■ Required action
For the records below, say how many lines contain the string "green". Give no other text.

■ Given entries
============================================================

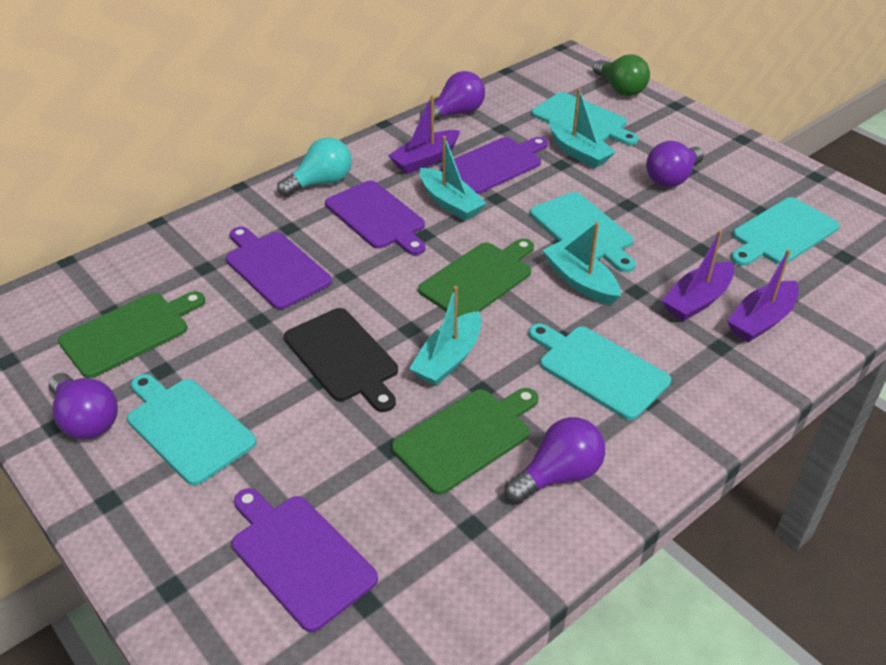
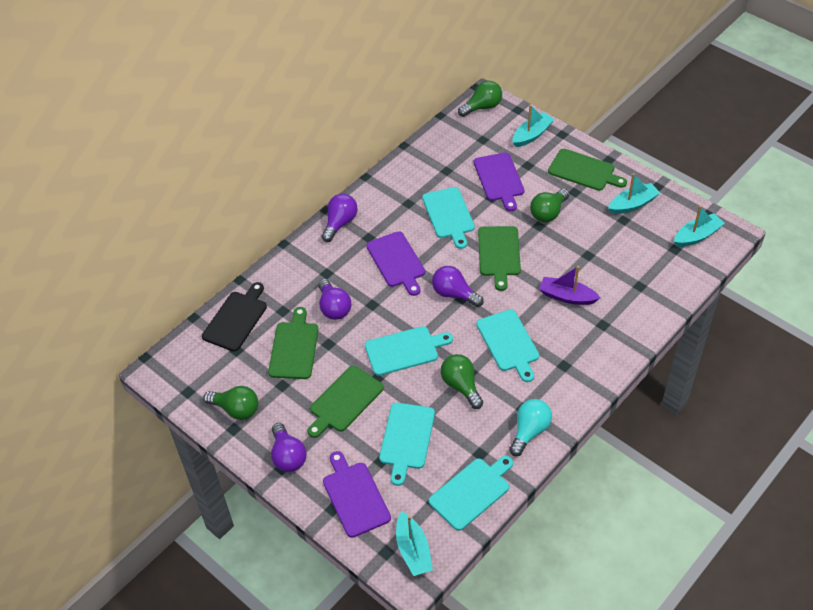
green cutting board: 3 -> 4
green light bulb: 1 -> 4
purple boat: 3 -> 1
purple cutting board: 4 -> 3

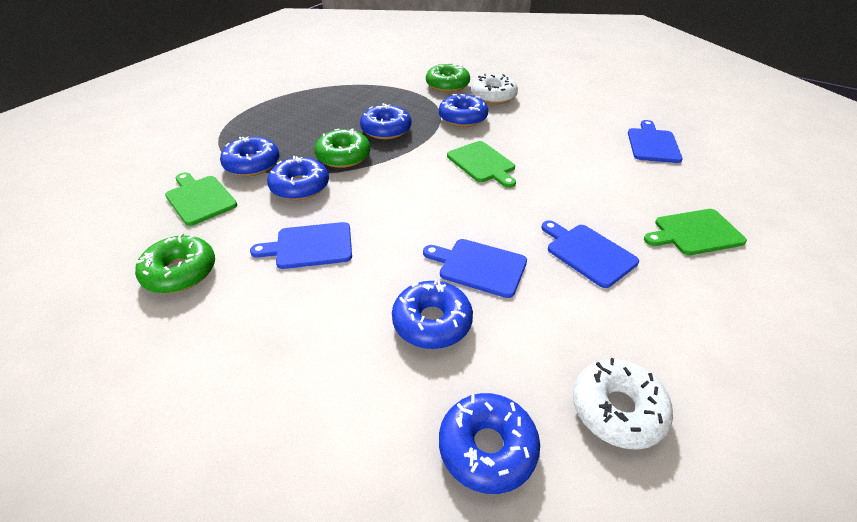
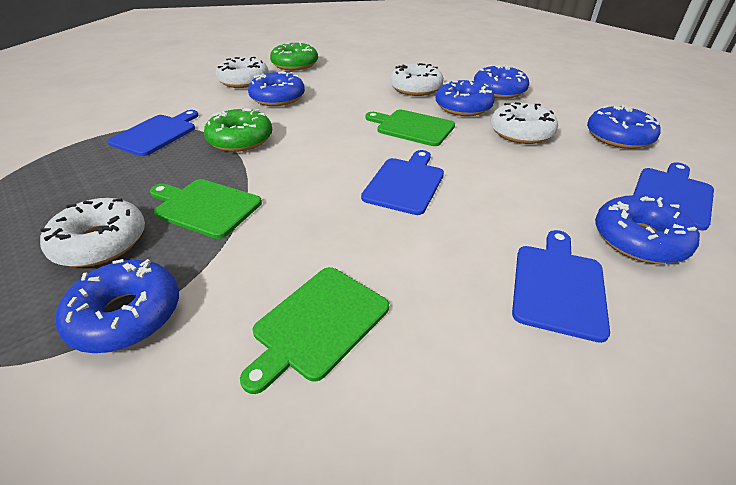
green donut: 3 -> 2
white donut: 2 -> 4

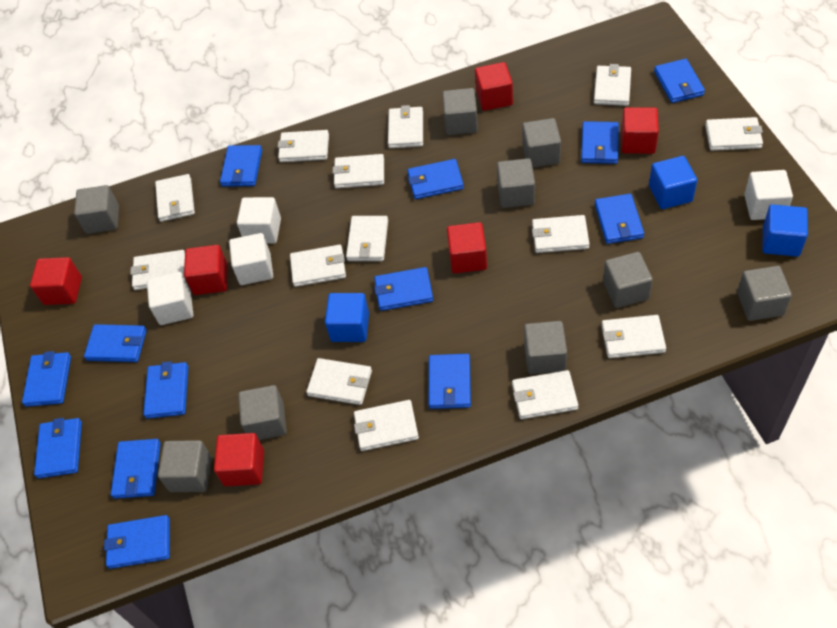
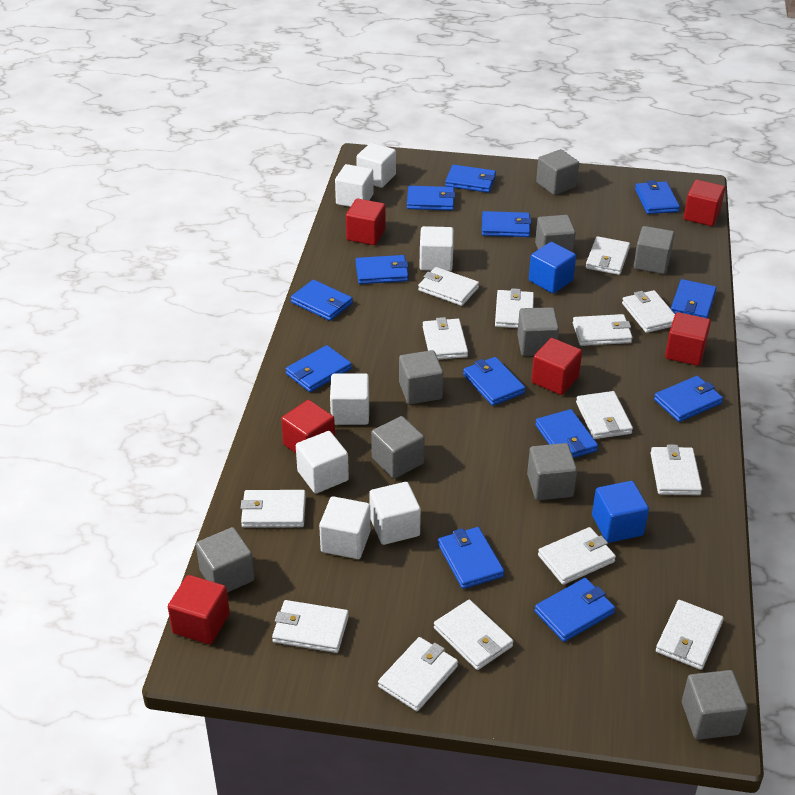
blue cube: 3 -> 2
white cube: 4 -> 7

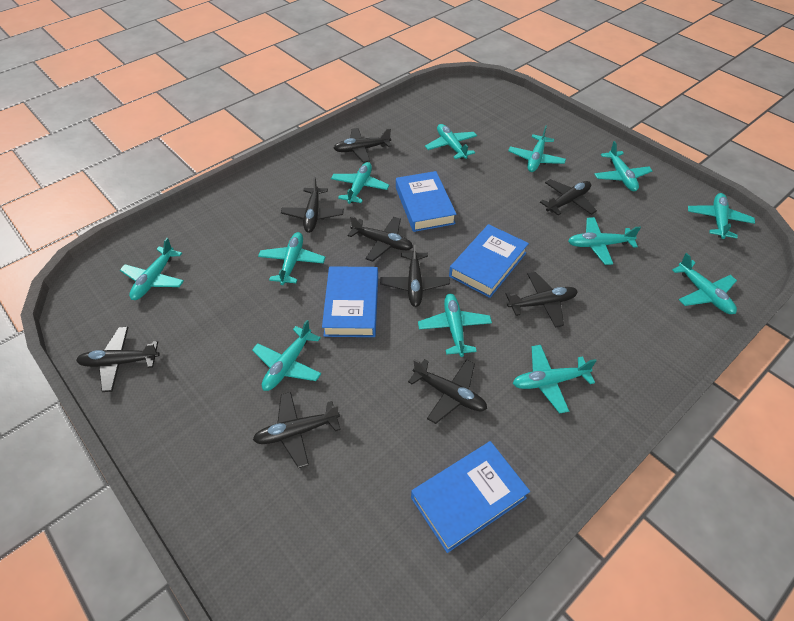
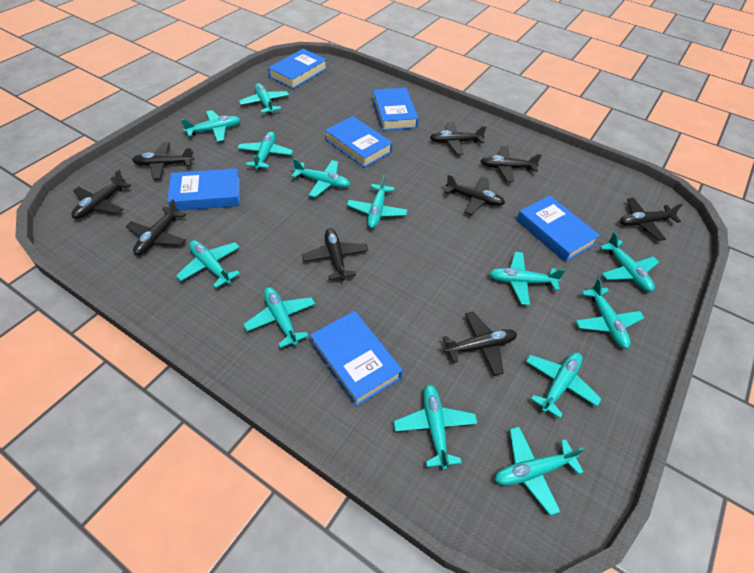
blue book: 4 -> 6
turquoise plane: 12 -> 13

============================================================

■ Exercise result
3